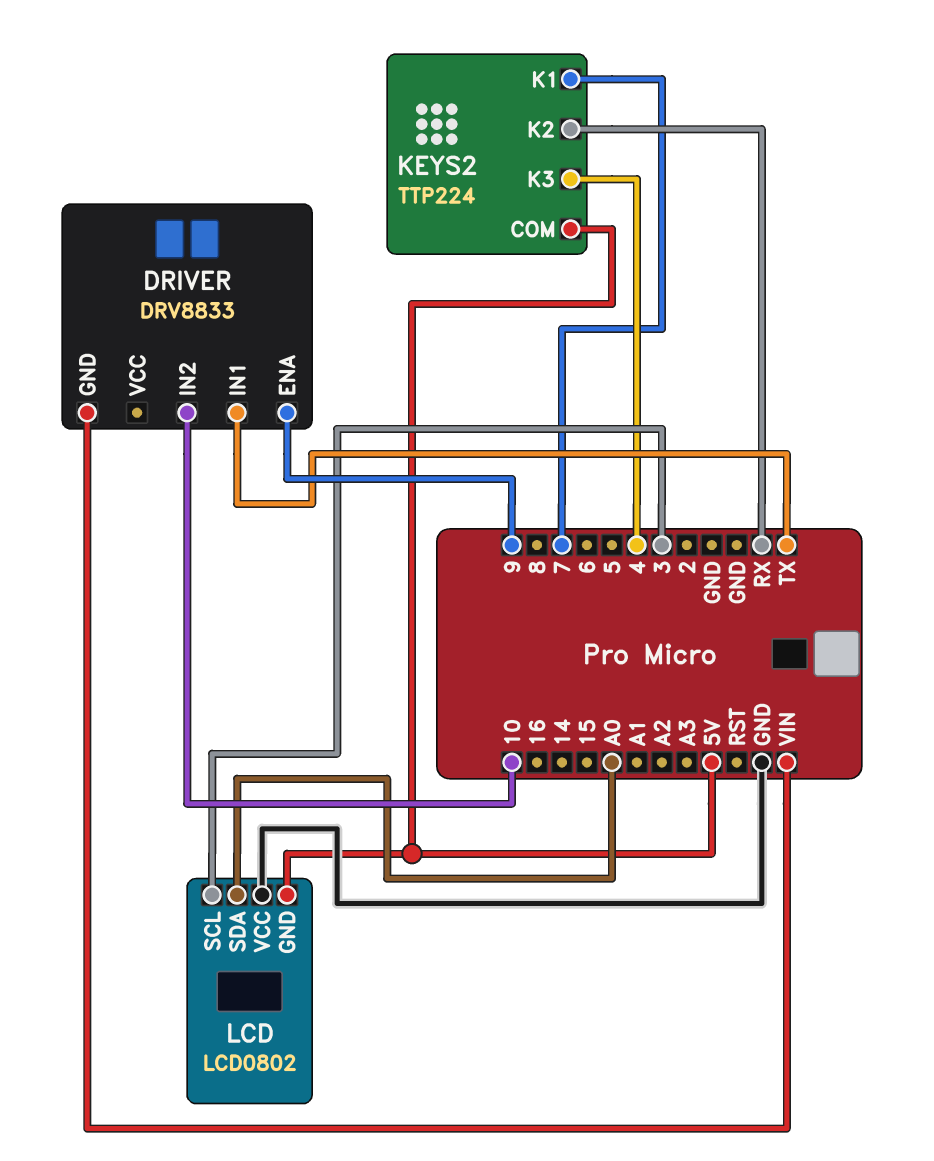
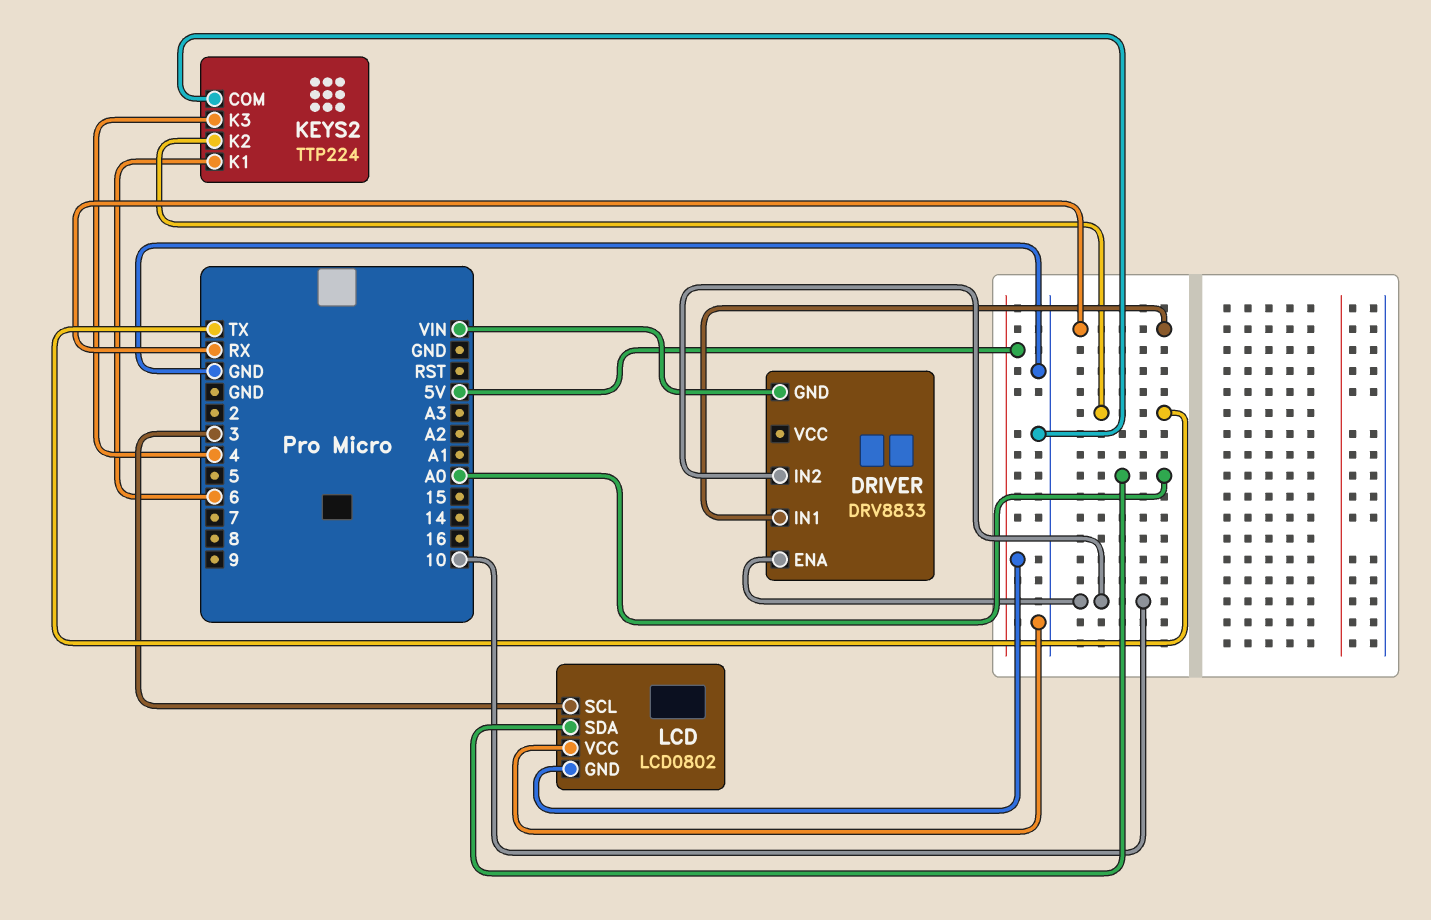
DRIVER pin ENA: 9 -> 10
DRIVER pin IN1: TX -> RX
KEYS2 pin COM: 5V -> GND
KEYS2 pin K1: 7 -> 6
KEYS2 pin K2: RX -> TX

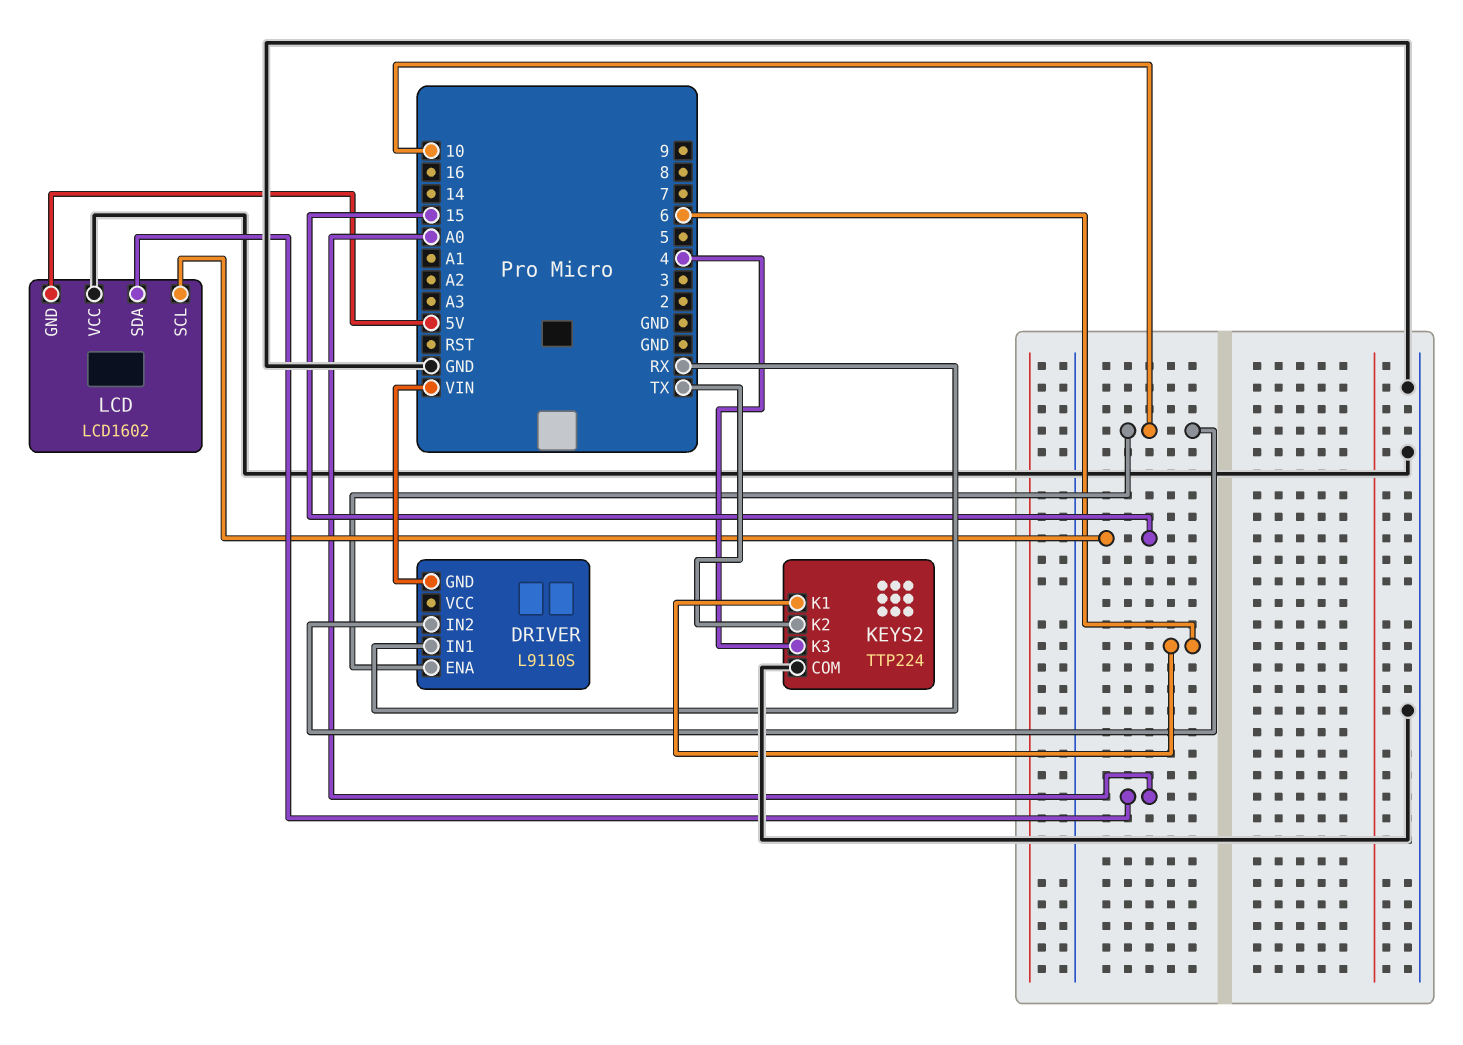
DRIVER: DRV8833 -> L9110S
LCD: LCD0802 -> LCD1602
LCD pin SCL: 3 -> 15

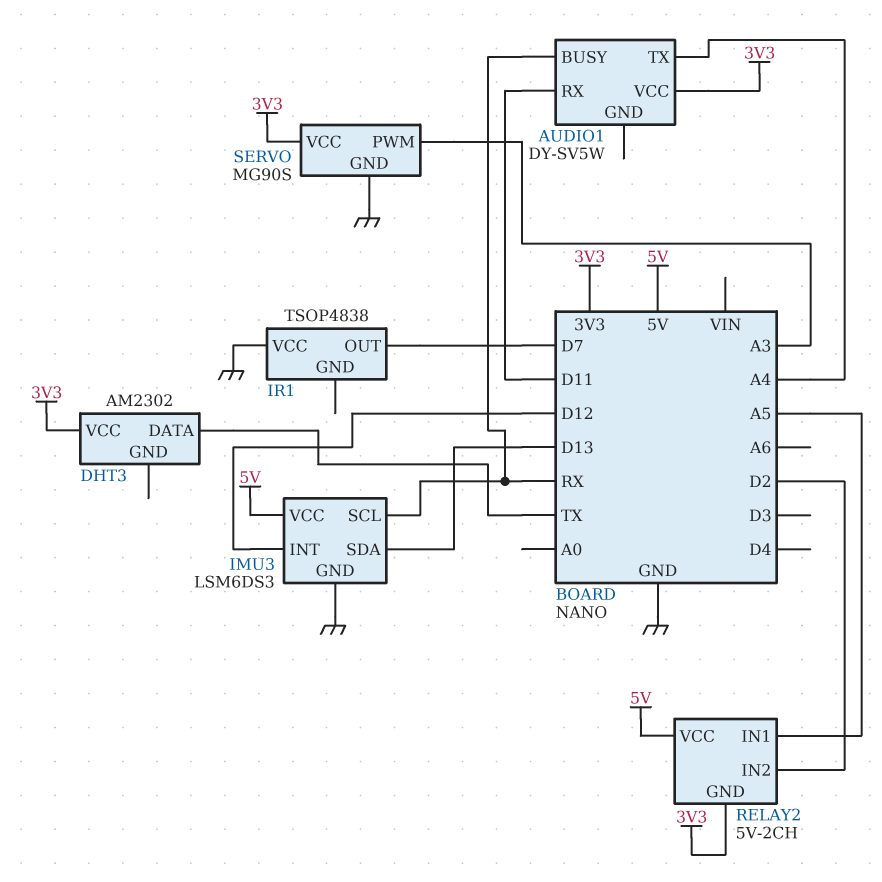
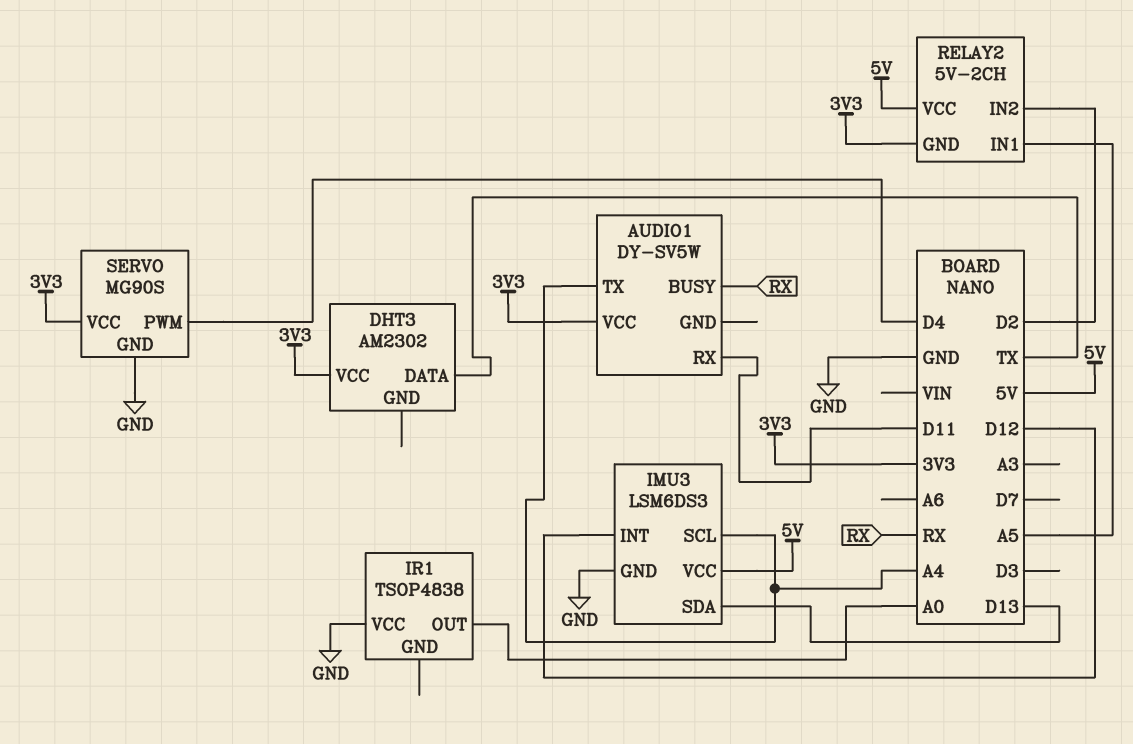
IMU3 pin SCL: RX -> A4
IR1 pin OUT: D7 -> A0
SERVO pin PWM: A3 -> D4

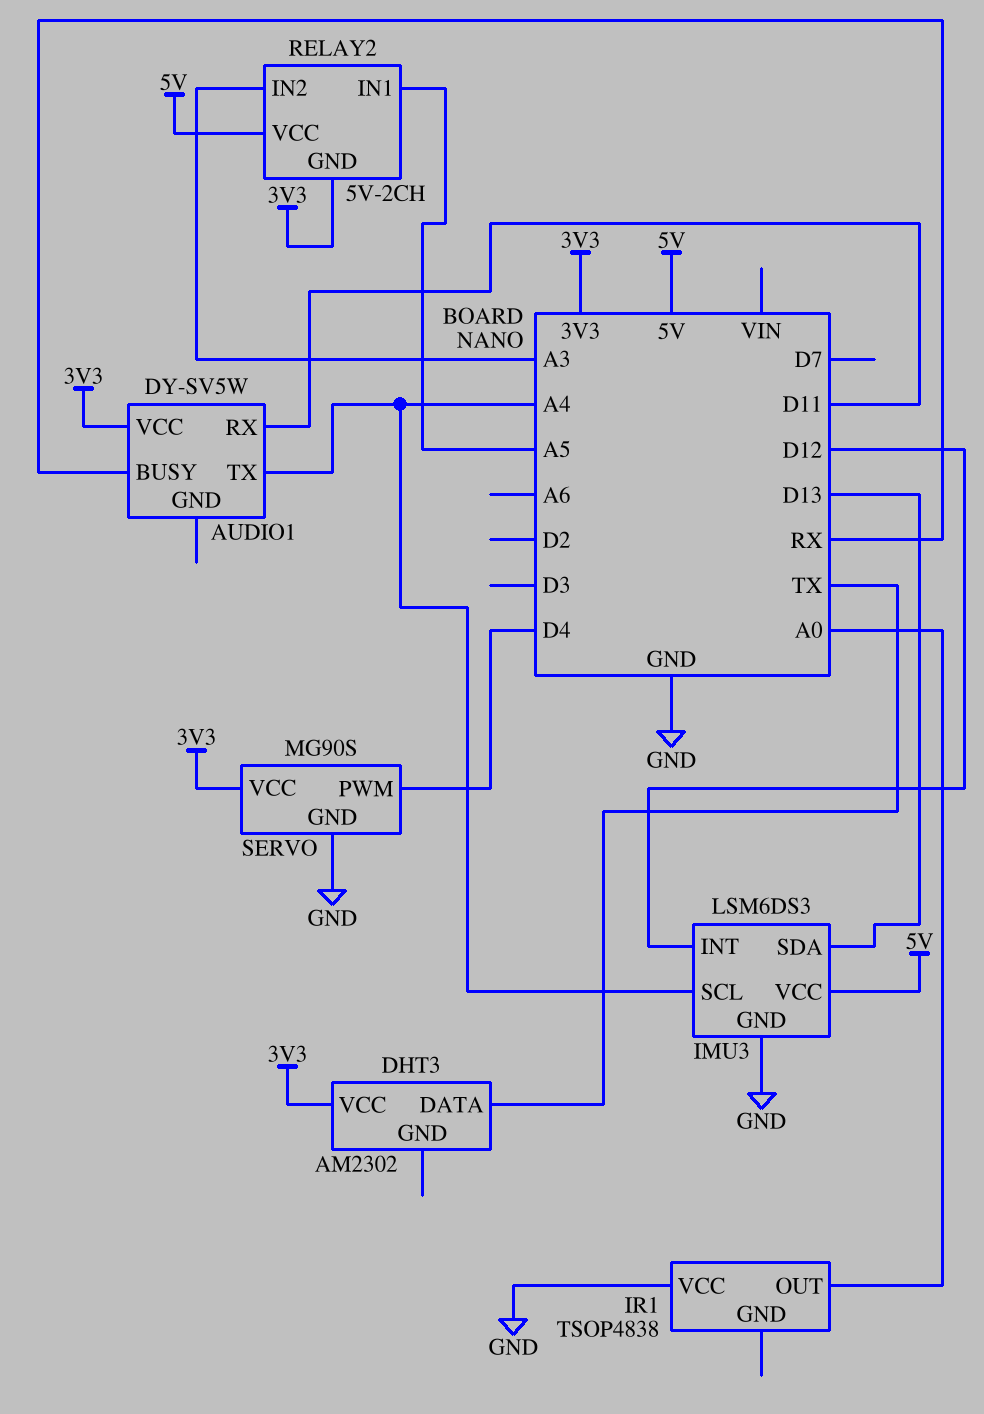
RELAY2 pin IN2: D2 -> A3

### Problem description
Return, from the material above, every line with the word "DRIVER".

### Task answer
DRIVER pin ENA: 9 -> 10
DRIVER pin IN1: TX -> RX
DRIVER: DRV8833 -> L9110S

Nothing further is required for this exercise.